▸ Brief
Transcribe exactly, and without pictures, only the lines from the one bearing "none -> cyan round brick I4 level 1" through the final line of the data below.

[Object state comparisons]
################

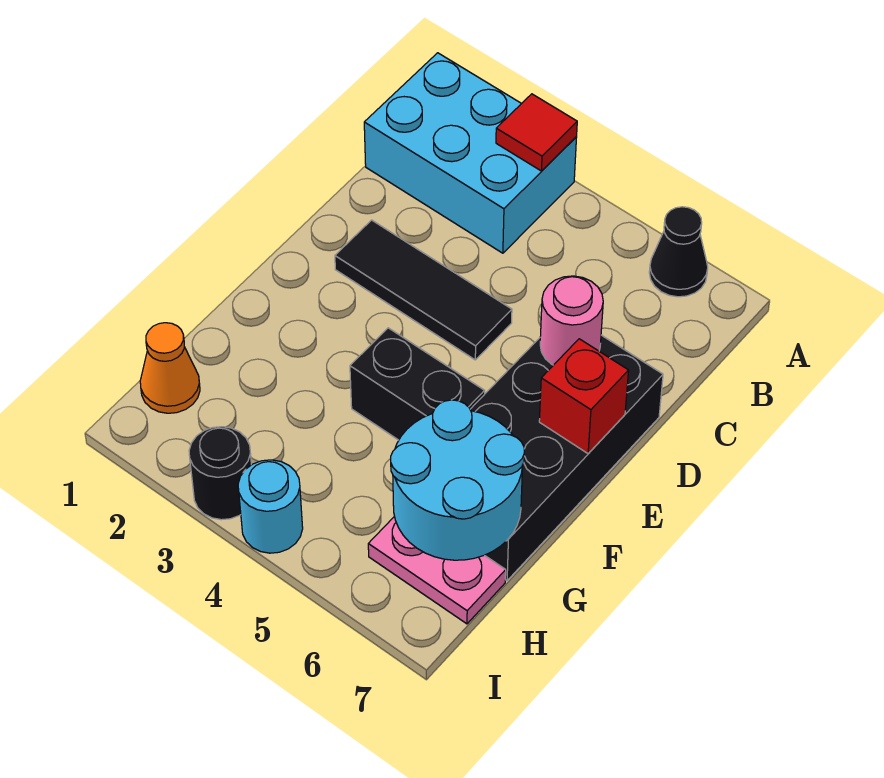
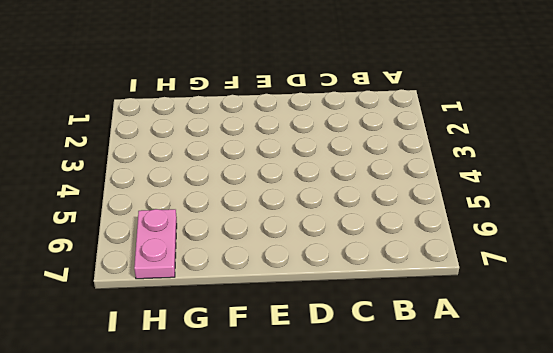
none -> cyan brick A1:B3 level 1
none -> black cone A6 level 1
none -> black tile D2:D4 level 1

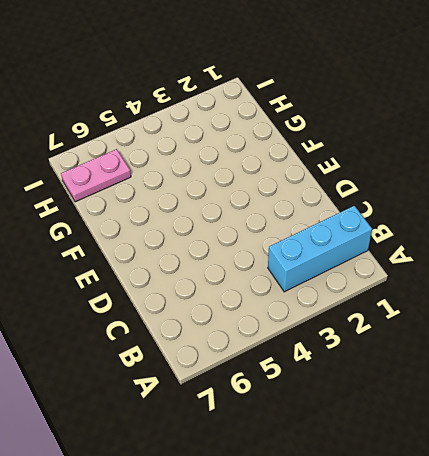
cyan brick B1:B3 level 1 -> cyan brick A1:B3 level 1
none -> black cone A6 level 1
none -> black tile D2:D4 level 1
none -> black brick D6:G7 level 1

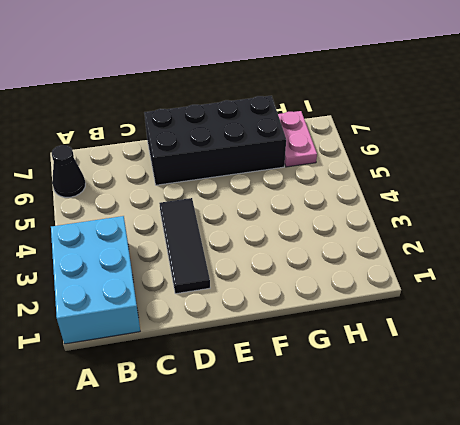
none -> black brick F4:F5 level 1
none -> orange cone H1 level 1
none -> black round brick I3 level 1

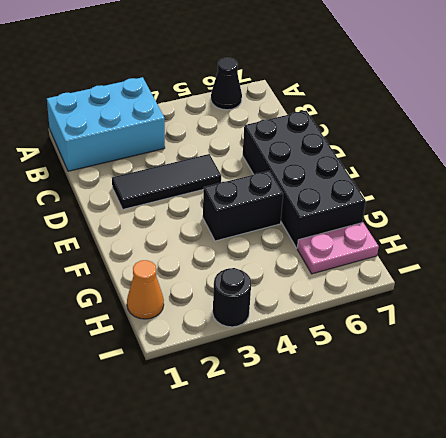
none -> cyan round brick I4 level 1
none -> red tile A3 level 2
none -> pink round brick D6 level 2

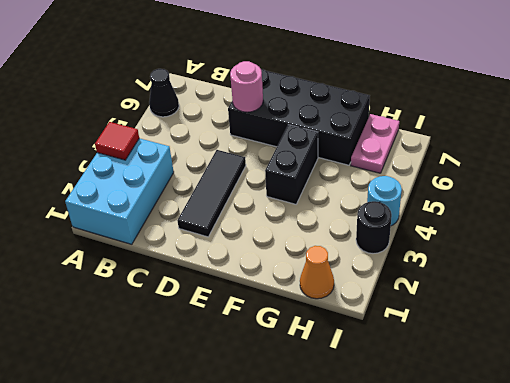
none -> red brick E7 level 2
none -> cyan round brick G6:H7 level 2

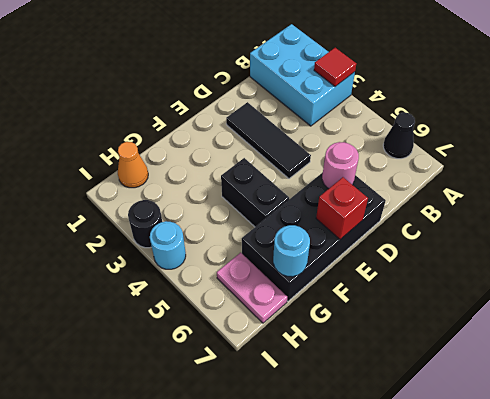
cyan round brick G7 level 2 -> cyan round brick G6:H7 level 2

################

▸ Response area
none -> cyan round brick I4 level 1
none -> red tile A3 level 2
none -> pink round brick D6 level 2

none -> red brick E7 level 2
none -> cyan round brick G6:H7 level 2

cyan round brick G7 level 2 -> cyan round brick G6:H7 level 2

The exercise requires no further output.